Find the line with "U5 pin in-: VMID -> VN" and the line with "R6: none -> 100k (W12, W22)" in the entries below; output exactly those two lines, every line between them, and no others.
===== Data provided =====
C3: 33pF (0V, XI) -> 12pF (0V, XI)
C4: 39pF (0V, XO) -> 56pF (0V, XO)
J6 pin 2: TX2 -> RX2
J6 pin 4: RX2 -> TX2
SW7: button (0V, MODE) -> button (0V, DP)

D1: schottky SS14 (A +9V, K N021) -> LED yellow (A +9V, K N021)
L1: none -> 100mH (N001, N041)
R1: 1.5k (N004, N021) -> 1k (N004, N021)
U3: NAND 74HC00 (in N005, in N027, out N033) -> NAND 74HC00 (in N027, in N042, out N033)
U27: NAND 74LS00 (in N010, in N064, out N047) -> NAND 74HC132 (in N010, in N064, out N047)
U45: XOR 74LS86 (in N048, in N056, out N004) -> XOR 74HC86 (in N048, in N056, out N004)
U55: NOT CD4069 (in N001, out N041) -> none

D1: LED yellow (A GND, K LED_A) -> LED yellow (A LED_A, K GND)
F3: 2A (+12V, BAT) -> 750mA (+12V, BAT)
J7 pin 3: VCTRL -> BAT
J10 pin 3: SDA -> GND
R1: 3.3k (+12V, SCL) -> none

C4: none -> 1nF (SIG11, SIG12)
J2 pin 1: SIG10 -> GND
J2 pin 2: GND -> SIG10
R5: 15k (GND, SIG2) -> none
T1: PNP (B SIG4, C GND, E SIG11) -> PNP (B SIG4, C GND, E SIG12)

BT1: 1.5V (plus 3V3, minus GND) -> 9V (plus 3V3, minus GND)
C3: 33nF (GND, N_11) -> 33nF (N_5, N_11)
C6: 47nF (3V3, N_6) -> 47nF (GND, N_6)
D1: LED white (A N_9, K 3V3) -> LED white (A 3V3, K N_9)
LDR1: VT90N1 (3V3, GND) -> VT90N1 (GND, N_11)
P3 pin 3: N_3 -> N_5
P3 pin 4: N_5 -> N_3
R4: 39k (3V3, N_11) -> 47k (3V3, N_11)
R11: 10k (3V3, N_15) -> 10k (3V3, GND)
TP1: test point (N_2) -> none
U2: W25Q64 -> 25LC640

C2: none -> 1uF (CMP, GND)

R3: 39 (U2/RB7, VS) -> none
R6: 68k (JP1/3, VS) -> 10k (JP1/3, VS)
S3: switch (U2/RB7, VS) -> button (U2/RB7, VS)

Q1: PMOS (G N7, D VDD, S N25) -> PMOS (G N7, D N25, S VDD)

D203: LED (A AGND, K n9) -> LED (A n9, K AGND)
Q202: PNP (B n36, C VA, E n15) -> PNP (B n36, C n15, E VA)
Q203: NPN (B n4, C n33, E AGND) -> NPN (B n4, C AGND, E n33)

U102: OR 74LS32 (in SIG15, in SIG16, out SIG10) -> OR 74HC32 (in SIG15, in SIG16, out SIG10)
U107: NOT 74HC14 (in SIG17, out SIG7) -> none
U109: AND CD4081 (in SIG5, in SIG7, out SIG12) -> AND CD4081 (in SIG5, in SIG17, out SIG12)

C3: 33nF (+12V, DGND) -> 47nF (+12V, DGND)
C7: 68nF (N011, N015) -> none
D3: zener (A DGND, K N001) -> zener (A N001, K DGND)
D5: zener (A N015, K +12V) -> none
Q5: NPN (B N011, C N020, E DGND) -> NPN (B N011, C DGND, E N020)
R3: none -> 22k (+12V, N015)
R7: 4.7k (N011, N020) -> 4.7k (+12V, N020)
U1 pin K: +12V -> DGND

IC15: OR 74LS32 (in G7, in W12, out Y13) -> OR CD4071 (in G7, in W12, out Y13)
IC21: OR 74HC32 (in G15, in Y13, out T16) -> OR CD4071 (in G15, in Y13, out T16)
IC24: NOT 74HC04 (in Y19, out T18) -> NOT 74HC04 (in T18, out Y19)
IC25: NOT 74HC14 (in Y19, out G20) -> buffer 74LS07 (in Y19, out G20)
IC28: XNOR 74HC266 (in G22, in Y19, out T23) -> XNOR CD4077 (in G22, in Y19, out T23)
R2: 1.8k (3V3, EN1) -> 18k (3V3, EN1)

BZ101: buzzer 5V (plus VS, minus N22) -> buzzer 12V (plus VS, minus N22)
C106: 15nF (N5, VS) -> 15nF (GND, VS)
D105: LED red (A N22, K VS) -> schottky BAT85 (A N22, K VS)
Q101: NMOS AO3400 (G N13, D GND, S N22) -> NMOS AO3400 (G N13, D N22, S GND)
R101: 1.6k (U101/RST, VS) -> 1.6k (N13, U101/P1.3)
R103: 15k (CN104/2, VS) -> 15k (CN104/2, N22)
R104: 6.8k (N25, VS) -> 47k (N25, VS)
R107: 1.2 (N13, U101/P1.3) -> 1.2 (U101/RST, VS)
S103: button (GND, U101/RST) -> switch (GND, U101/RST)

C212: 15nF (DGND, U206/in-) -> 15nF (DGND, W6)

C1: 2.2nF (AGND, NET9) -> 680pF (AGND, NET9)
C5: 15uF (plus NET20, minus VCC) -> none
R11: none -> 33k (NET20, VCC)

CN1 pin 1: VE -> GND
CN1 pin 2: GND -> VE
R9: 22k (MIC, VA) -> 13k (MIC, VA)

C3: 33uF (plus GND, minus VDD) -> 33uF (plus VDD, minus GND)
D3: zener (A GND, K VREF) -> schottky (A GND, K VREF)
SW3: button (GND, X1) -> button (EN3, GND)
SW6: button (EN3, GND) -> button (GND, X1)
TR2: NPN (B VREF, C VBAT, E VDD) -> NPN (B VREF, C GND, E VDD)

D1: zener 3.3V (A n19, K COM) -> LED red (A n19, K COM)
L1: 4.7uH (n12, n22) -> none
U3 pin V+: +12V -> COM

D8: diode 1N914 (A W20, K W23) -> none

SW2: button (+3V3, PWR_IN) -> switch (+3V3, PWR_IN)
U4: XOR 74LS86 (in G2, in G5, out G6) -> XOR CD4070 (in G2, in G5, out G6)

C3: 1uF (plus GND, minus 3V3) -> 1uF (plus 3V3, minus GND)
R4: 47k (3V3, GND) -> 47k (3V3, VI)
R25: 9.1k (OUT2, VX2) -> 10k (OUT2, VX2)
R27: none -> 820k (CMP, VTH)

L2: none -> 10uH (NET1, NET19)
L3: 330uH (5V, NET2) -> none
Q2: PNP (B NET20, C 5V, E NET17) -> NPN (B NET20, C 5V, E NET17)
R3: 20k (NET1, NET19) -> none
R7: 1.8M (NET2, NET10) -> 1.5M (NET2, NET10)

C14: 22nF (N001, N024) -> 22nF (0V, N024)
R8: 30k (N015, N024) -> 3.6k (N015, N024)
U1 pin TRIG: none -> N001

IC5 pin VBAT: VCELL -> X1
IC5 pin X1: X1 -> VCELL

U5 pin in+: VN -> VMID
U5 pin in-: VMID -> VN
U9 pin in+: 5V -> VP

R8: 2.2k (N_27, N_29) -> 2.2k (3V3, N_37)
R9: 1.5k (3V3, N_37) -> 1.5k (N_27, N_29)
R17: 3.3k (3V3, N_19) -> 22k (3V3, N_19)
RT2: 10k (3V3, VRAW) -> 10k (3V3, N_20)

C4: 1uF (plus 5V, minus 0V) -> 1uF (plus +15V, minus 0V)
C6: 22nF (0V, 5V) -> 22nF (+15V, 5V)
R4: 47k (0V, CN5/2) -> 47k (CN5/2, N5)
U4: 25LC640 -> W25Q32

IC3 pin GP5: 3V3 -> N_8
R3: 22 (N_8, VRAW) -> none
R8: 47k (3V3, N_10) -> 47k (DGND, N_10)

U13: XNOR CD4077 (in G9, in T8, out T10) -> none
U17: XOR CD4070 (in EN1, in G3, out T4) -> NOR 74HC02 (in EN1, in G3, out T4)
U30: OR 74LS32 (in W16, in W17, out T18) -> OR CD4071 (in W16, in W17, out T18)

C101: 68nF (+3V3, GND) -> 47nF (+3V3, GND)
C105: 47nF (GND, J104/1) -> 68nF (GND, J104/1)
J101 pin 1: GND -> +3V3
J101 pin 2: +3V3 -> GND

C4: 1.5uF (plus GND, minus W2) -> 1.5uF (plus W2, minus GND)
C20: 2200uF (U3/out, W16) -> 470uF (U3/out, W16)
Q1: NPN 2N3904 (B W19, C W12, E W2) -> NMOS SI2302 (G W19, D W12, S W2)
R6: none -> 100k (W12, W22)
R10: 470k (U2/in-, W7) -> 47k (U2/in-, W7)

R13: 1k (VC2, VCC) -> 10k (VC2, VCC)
=====
Final answer:
U5 pin in-: VMID -> VN
U9 pin in+: 5V -> VP

R8: 2.2k (N_27, N_29) -> 2.2k (3V3, N_37)
R9: 1.5k (3V3, N_37) -> 1.5k (N_27, N_29)
R17: 3.3k (3V3, N_19) -> 22k (3V3, N_19)
RT2: 10k (3V3, VRAW) -> 10k (3V3, N_20)

C4: 1uF (plus 5V, minus 0V) -> 1uF (plus +15V, minus 0V)
C6: 22nF (0V, 5V) -> 22nF (+15V, 5V)
R4: 47k (0V, CN5/2) -> 47k (CN5/2, N5)
U4: 25LC640 -> W25Q32

IC3 pin GP5: 3V3 -> N_8
R3: 22 (N_8, VRAW) -> none
R8: 47k (3V3, N_10) -> 47k (DGND, N_10)

U13: XNOR CD4077 (in G9, in T8, out T10) -> none
U17: XOR CD4070 (in EN1, in G3, out T4) -> NOR 74HC02 (in EN1, in G3, out T4)
U30: OR 74LS32 (in W16, in W17, out T18) -> OR CD4071 (in W16, in W17, out T18)

C101: 68nF (+3V3, GND) -> 47nF (+3V3, GND)
C105: 47nF (GND, J104/1) -> 68nF (GND, J104/1)
J101 pin 1: GND -> +3V3
J101 pin 2: +3V3 -> GND

C4: 1.5uF (plus GND, minus W2) -> 1.5uF (plus W2, minus GND)
C20: 2200uF (U3/out, W16) -> 470uF (U3/out, W16)
Q1: NPN 2N3904 (B W19, C W12, E W2) -> NMOS SI2302 (G W19, D W12, S W2)
R6: none -> 100k (W12, W22)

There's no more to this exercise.